**Material supplied**
┌──

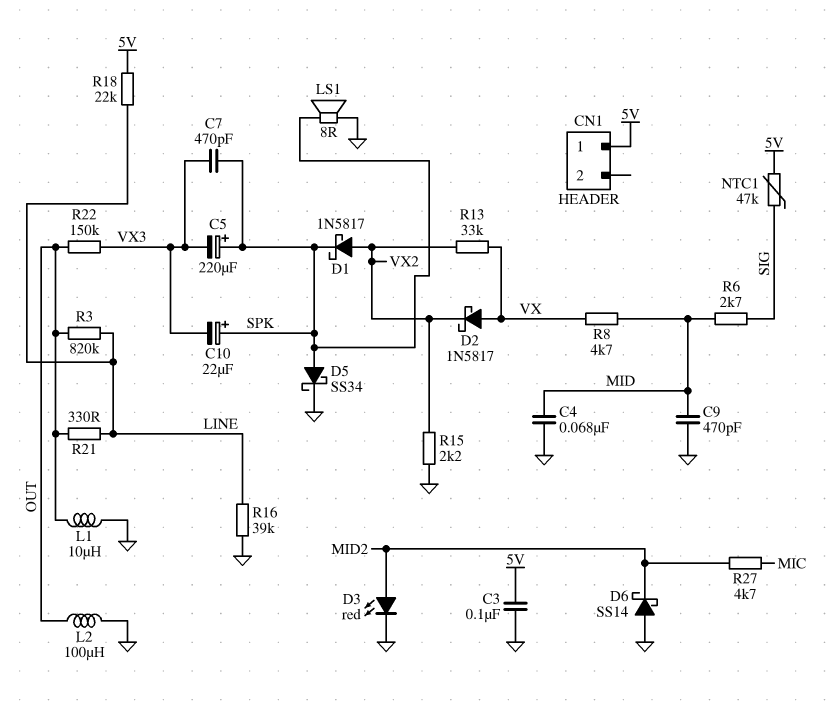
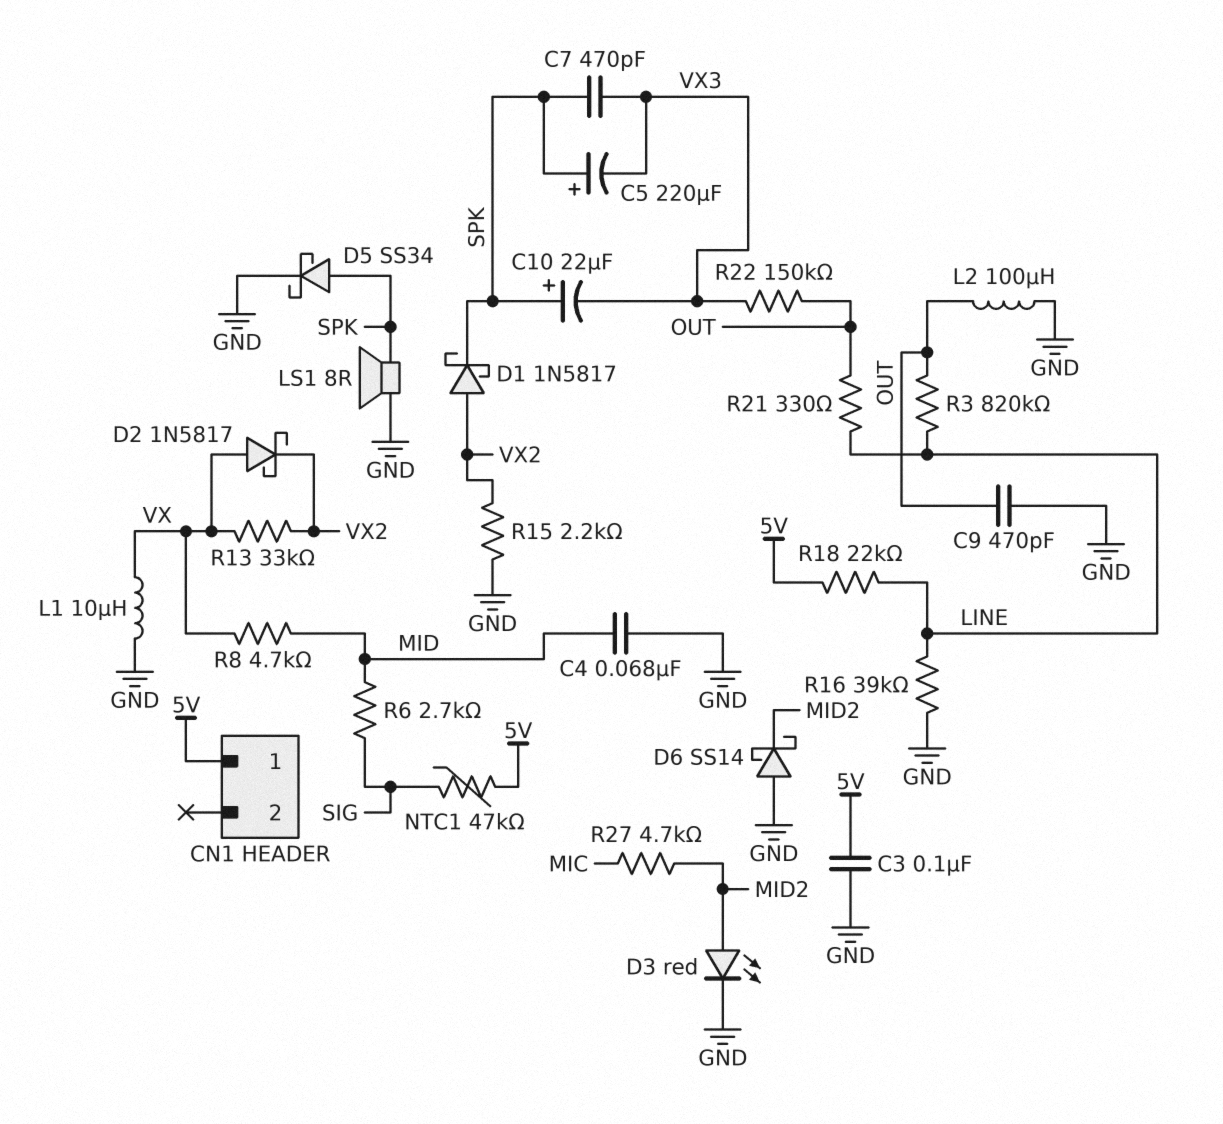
C9: 470pF (GND, MID) -> 470pF (GND, OUT)
L1: 10uH (GND, OUT) -> 10uH (GND, VX)

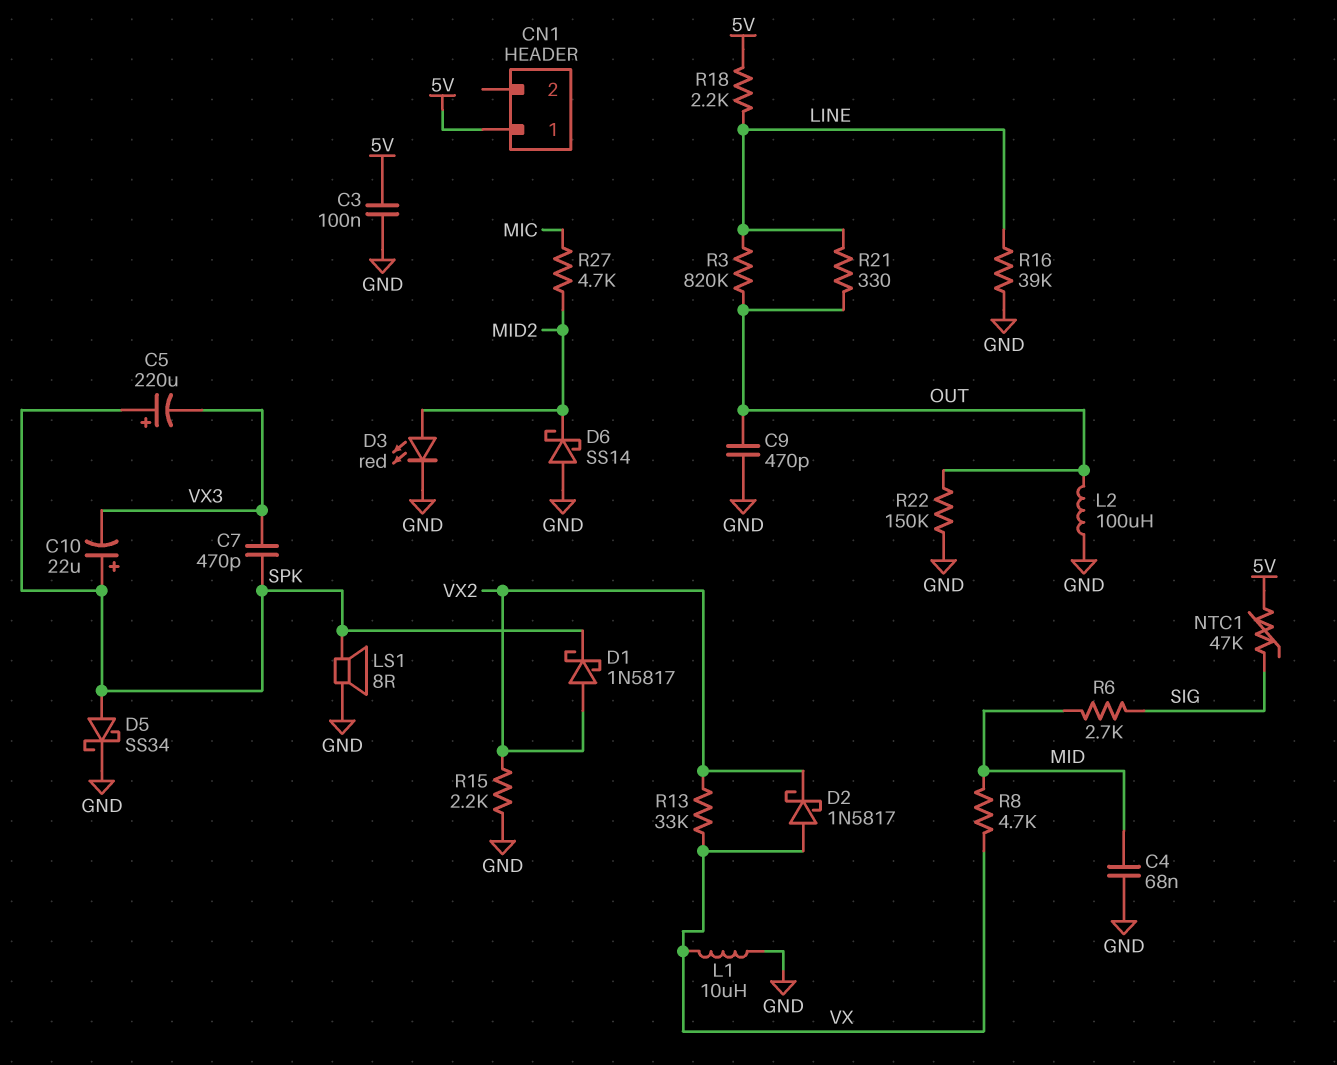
R18: 22k (5V, LINE) -> 2.2k (5V, LINE)
R22: 150k (OUT, VX3) -> 150k (GND, OUT)

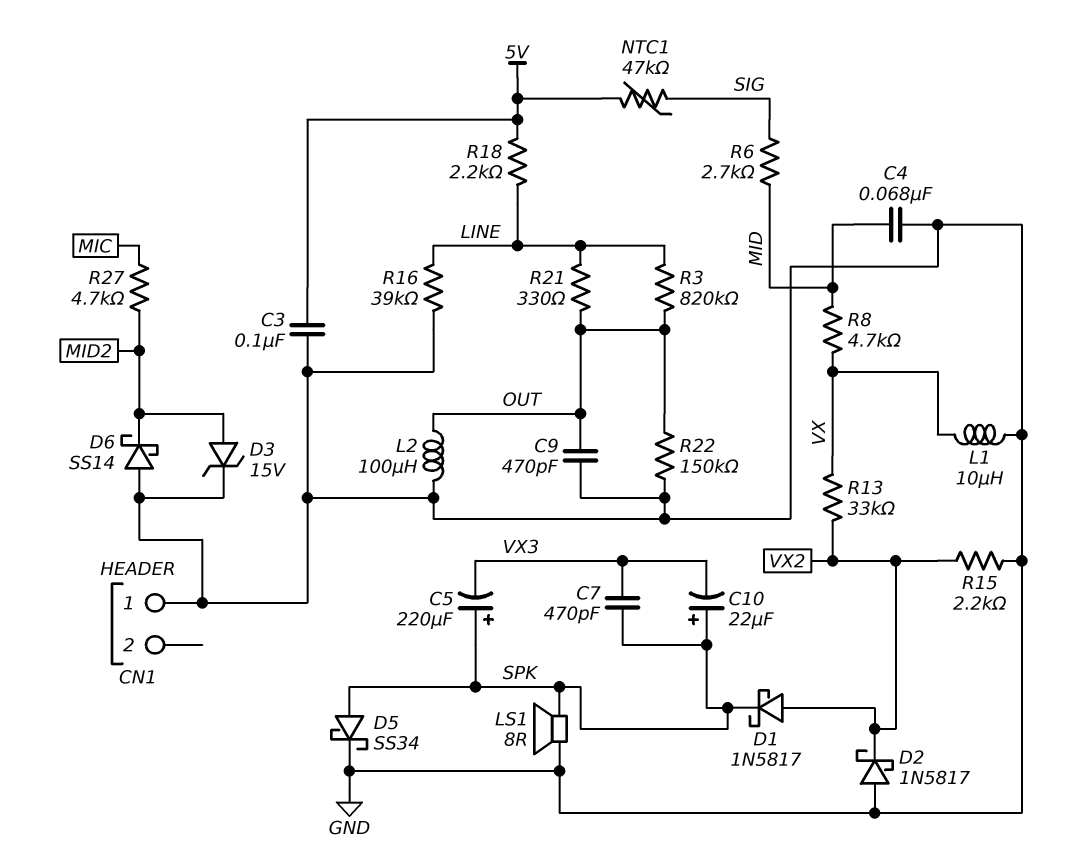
CN1 pin 1: 5V -> GND
D2: schottky 1N5817 (A VX, K VX2) -> schottky 1N5817 (A GND, K VX2)
D3: LED red (A MID2, K GND) -> zener 15V (A MID2, K GND)

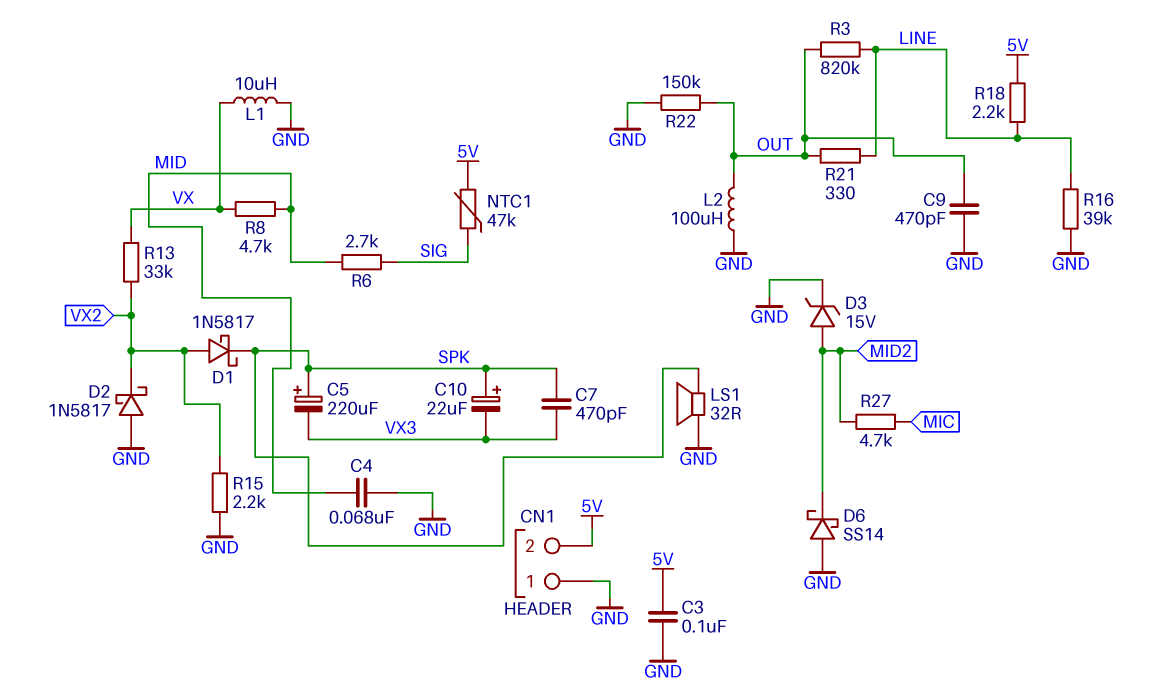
CN1 pin 2: none -> 5V
D5: schottky SS34 (A SPK, K GND) -> none
LS1: speaker 8R (GND, SPK) -> speaker 32R (GND, SPK)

└──

**Exercise prompt**
Using the records above, please repeat the line with "CN1 pin 2: none -> 5V" and every line after it exactly, and give no other text.

**Task output**
CN1 pin 2: none -> 5V
D5: schottky SS34 (A SPK, K GND) -> none
LS1: speaker 8R (GND, SPK) -> speaker 32R (GND, SPK)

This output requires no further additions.